* _Brief_: Exact copy, pictures excluded: write out every line below.

* _Stored data_:
BEGIN

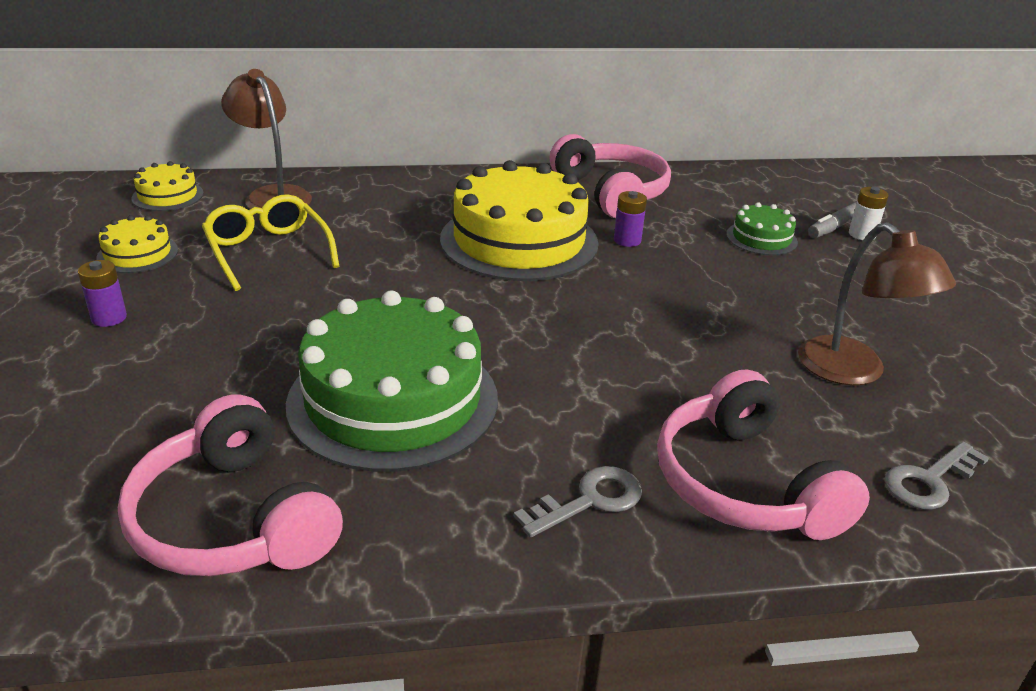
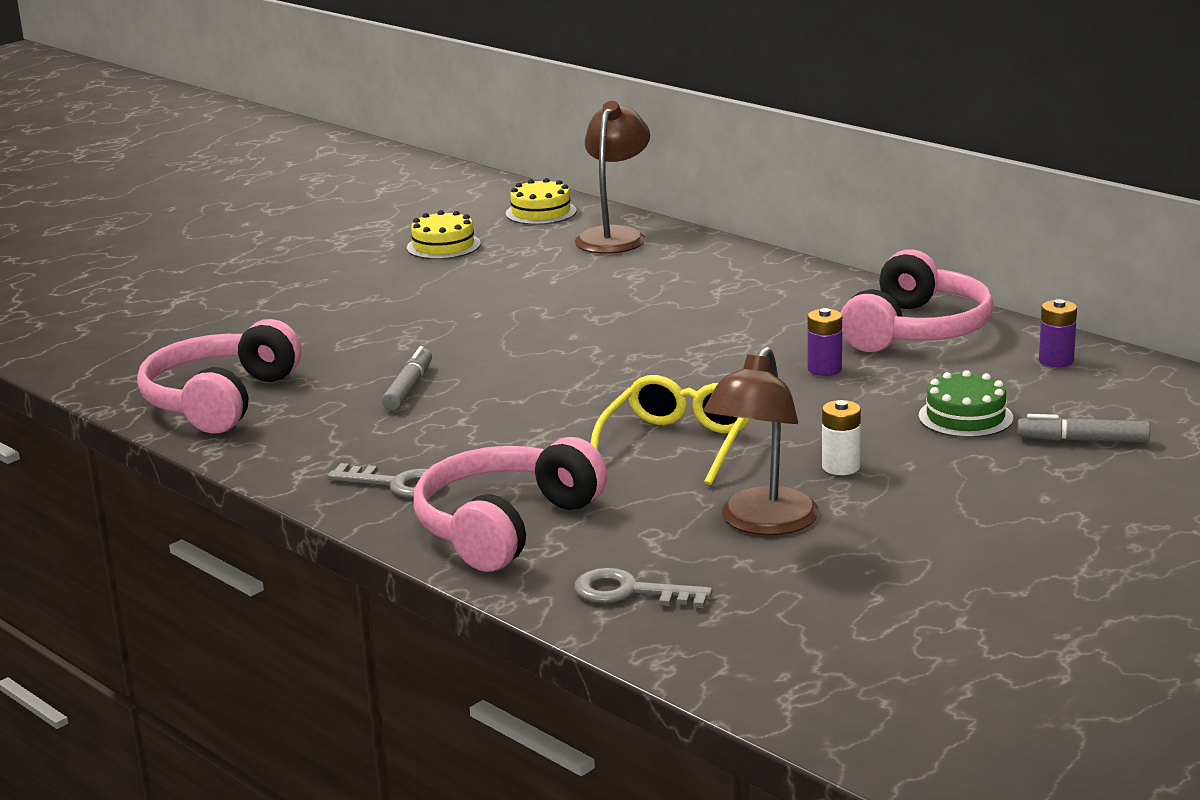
camera: 55 degrees right, 10 degrees down
purple battery [78,260,127,327] -> purple battery moved to [1039,299,1077,367]
yellow glasses [202,194,340,291] -> yellow glasses moved to [590,375,751,486]
green cake [286,291,498,472] -> grey marker [382,346,432,411]
yellow cake [440,160,599,281] -> none
white battery [849,187,889,240] -> white battery moved to [822,400,861,475]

END

* _Response area_:
camera: 55 degrees right, 10 degrees down
purple battery [78,260,127,327] -> purple battery moved to [1039,299,1077,367]
yellow glasses [202,194,340,291] -> yellow glasses moved to [590,375,751,486]
green cake [286,291,498,472] -> grey marker [382,346,432,411]
yellow cake [440,160,599,281] -> none
white battery [849,187,889,240] -> white battery moved to [822,400,861,475]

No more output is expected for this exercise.